TASK GOAL.
Exactly reproduce the lines from the line containing "(175, 267) = (732, 390): pink" to the end of the data below, inclusive, and nothing else.
+++ MATERIAL PROVIDED
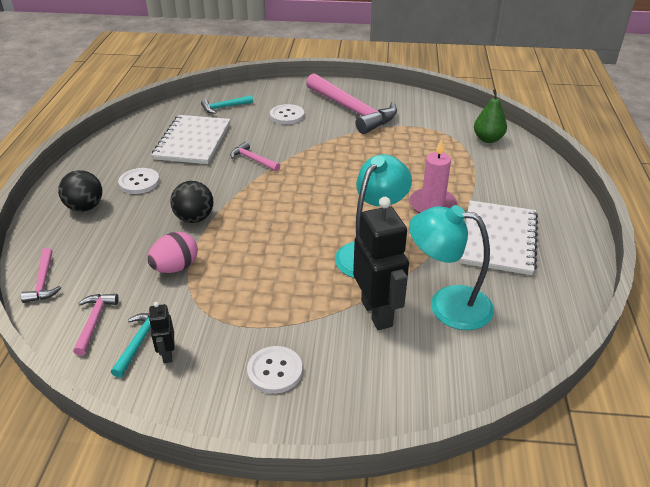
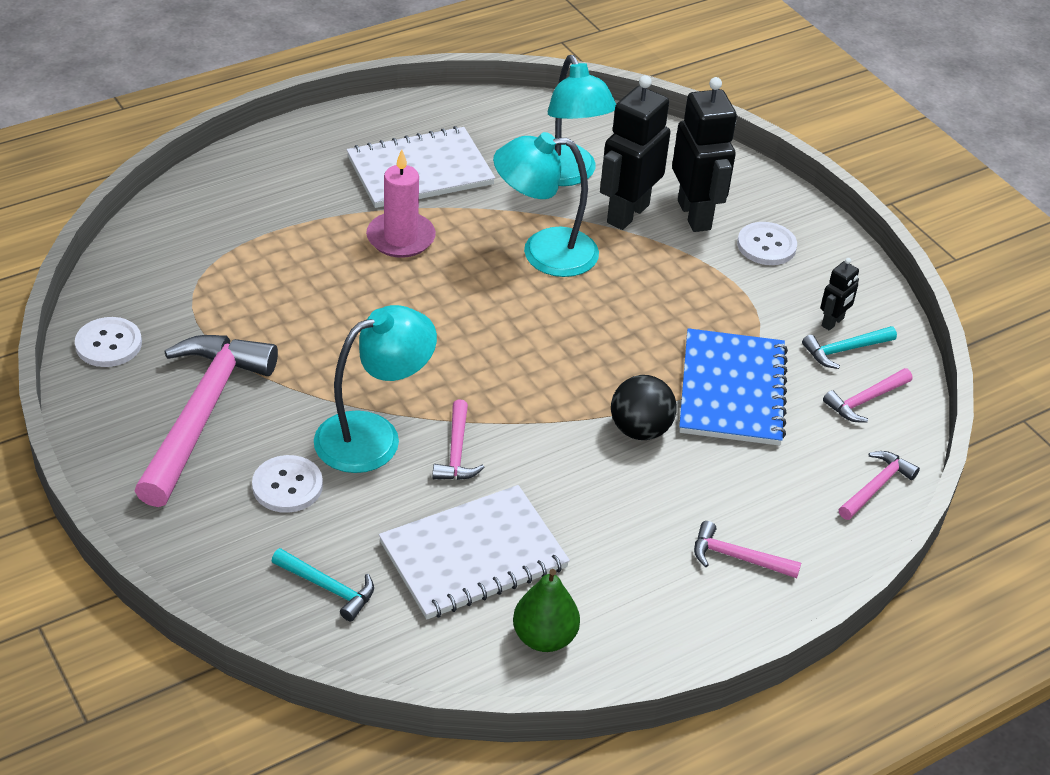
camera: 130 degrees left, 5 degrees up
(85, 207) = (738, 557): black ball -> pink hammer
(139, 182) = (631, 541): white button -> white button (108, 344)
(175, 267) = (732, 390): pink egg -> blue notebook
(290, 143) = (373, 436): none -> turquoise lamp
(345, 350) = (695, 215): none -> black robot
(488, 139) = (179, 240): green pear -> green pear (544, 637)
++++++
EXERCISE SOLUTION.
(175, 267) = (732, 390): pink egg -> blue notebook
(290, 143) = (373, 436): none -> turquoise lamp
(345, 350) = (695, 215): none -> black robot
(488, 139) = (179, 240): green pear -> green pear (544, 637)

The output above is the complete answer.